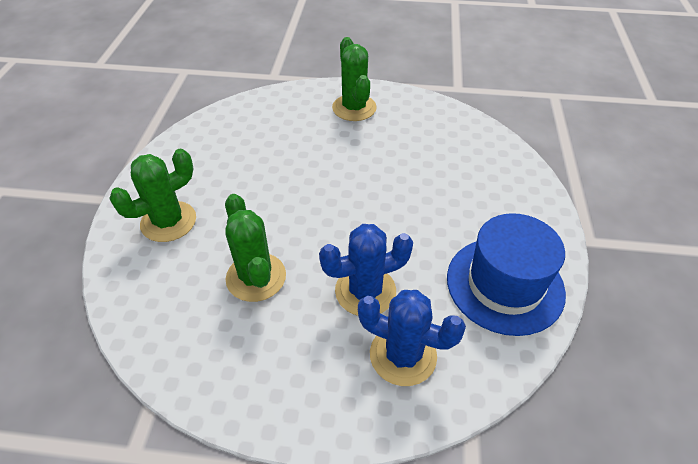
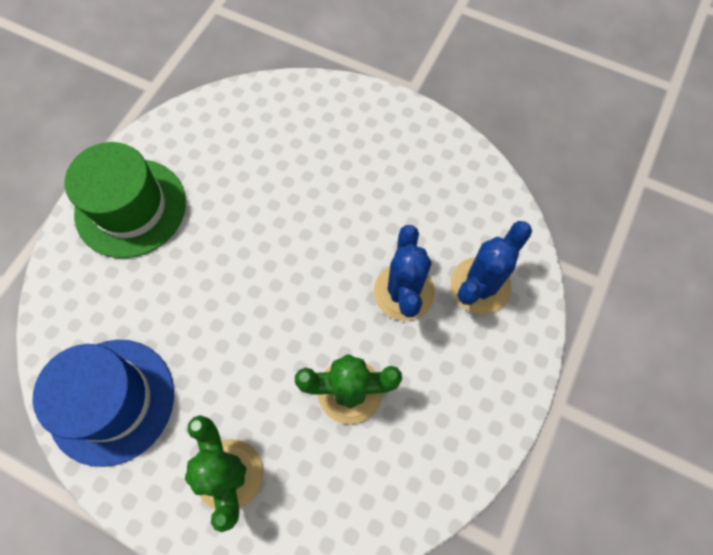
camera: 70 degrees left, 20 degrees up
green cactus [332,37,377,121] -> green hat [64,142,186,258]
blue hat [447,213,566,336] -> blue hat moved to [33,340,174,467]

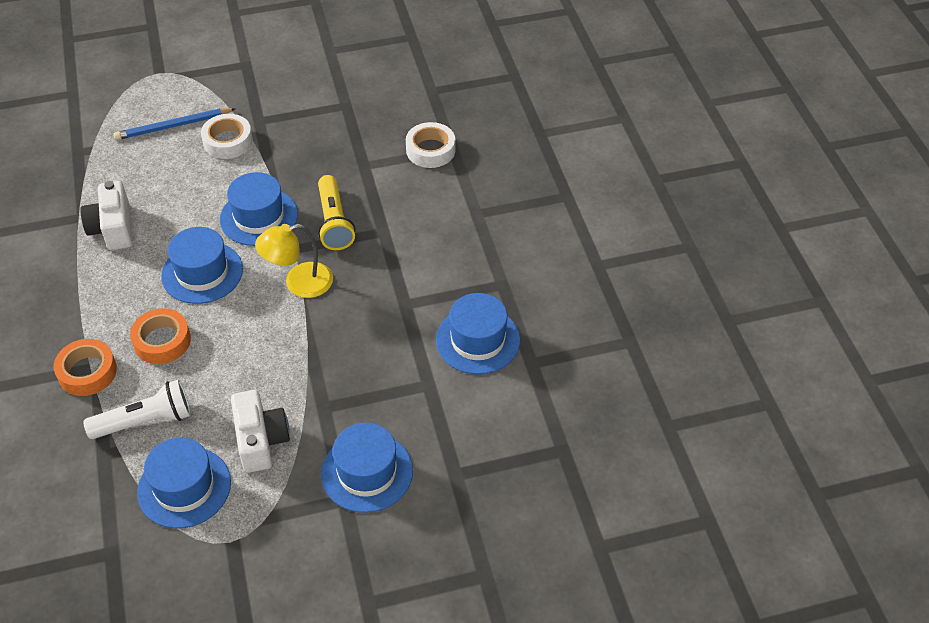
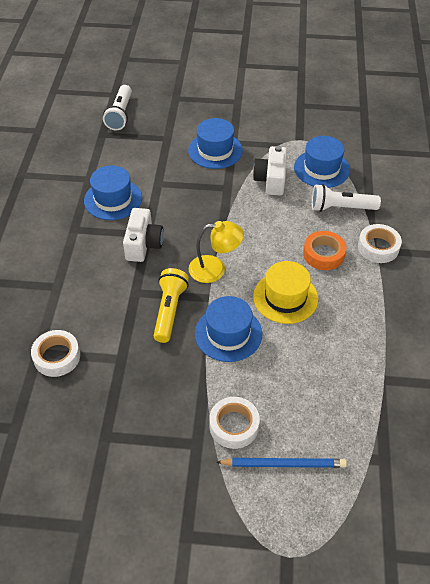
camera: 160 degrees left, 0 degrees up
orange tape [54,339,117,396] -> white tape [358,224,402,263]
white camera [80,181,132,250] -> white camera moved to [123,208,164,262]
blue hat [161,227,243,304] -> yellow hat [253,261,318,324]
none -> white flashlight [103,85,132,130]

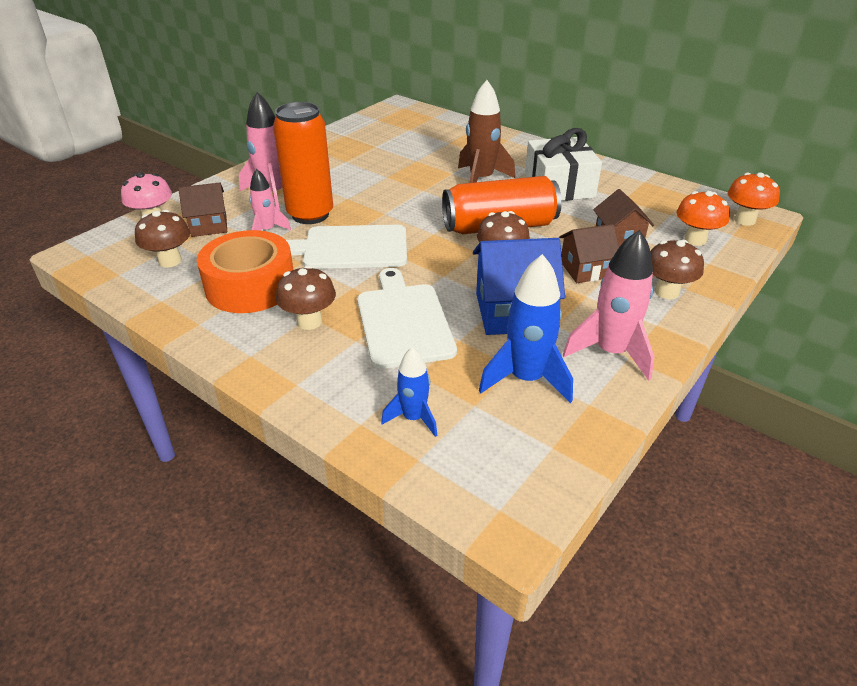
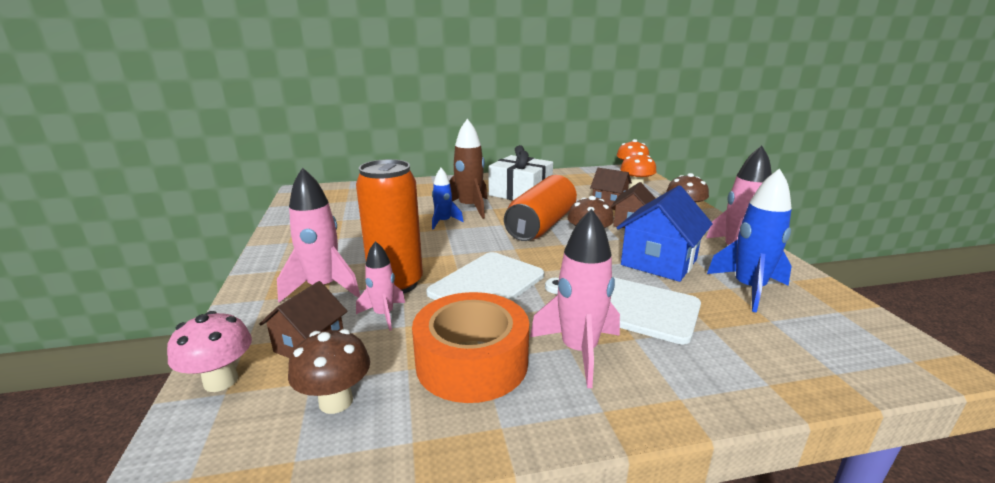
camera: 50 degrees left, 15 degrees down
brown mushroom [276,265,336,330] -> pink rocket [530,209,620,388]
blue rocket [381,347,437,437] -> blue rocket moved to [432,168,464,230]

## Work to complete
Please write out all the entries above exactly, but leave out the pictures.

## Expected answer
camera: 70 degrees left, 20 degrees up
green cactus [332,37,377,121] -> green hat [64,142,186,258]
blue hat [447,213,566,336] -> blue hat moved to [33,340,174,467]

camera: 160 degrees left, 0 degrees up
orange tape [54,339,117,396] -> white tape [358,224,402,263]
white camera [80,181,132,250] -> white camera moved to [123,208,164,262]
blue hat [161,227,243,304] -> yellow hat [253,261,318,324]
none -> white flashlight [103,85,132,130]

camera: 50 degrees left, 15 degrees down
brown mushroom [276,265,336,330] -> pink rocket [530,209,620,388]
blue rocket [381,347,437,437] -> blue rocket moved to [432,168,464,230]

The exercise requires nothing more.